*** Opening of Provided records ***

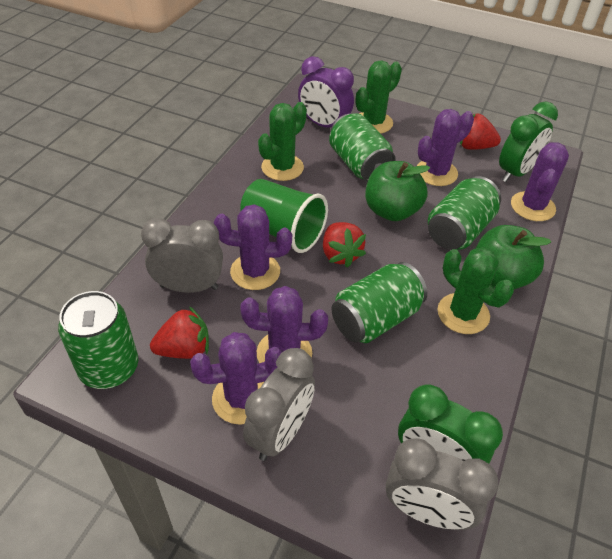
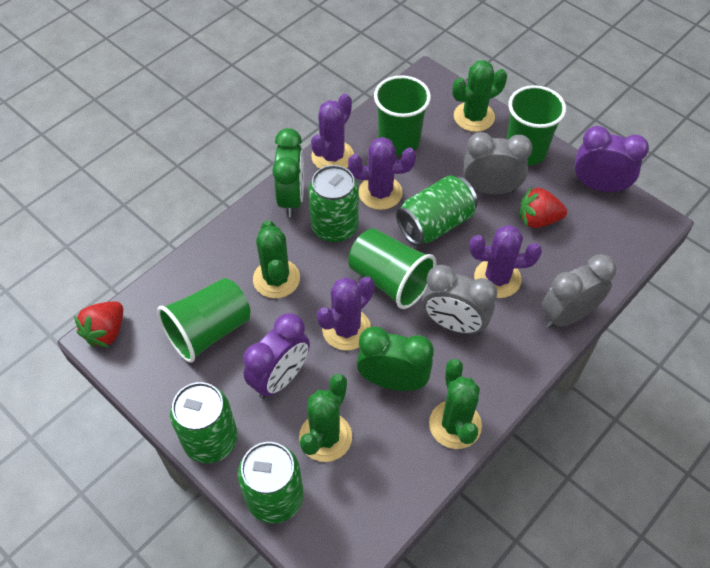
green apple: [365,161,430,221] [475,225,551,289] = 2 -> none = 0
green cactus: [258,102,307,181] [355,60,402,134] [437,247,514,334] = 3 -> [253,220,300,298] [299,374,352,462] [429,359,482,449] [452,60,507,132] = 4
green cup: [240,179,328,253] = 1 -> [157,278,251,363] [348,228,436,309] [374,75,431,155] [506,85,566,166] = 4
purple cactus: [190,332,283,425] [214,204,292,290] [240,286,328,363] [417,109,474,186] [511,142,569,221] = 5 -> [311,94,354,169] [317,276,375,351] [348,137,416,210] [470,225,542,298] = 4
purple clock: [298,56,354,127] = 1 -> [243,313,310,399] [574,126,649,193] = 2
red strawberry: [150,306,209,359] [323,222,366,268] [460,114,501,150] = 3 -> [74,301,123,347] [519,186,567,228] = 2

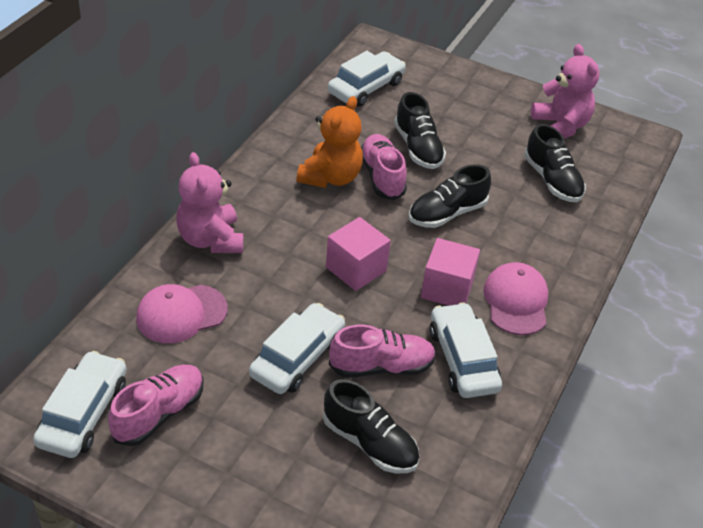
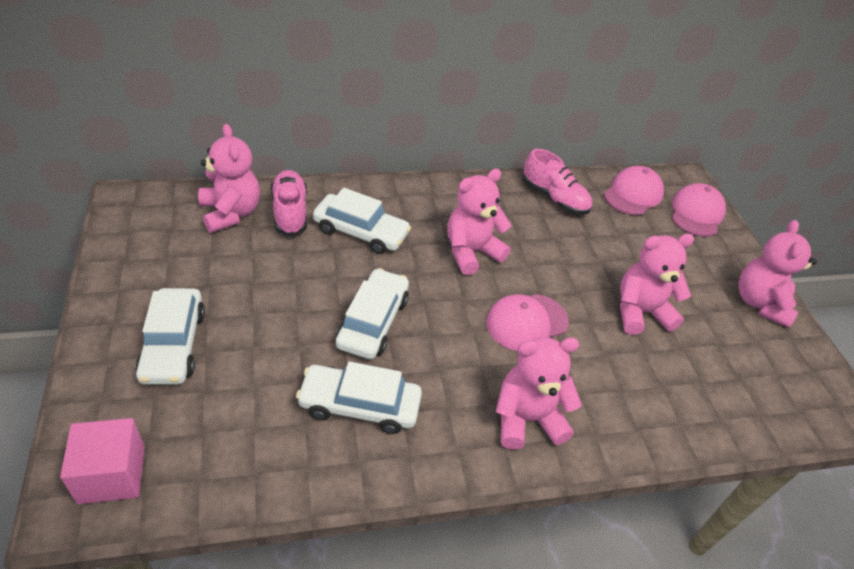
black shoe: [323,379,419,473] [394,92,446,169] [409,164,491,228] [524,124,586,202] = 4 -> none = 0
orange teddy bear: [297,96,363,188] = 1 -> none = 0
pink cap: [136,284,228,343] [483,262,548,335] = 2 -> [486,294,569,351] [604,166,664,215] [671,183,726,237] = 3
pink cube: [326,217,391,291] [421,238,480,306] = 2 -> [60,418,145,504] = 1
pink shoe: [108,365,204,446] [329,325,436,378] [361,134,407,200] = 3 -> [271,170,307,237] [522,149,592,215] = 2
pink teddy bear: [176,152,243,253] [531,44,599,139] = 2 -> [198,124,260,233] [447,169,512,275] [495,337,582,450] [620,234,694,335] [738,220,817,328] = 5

*** Close of Provided records ***

* **Problem requirements**
Exactly and only the lines from the top of the records down to the line containing "green cactus: [258,102,307,181]" should be transcribed, please, without the pictures.

* **Answer box**
green apple: [365,161,430,221] [475,225,551,289] = 2 -> none = 0
green cactus: [258,102,307,181] [355,60,402,134] [437,247,514,334] = 3 -> [253,220,300,298] [299,374,352,462] [429,359,482,449] [452,60,507,132] = 4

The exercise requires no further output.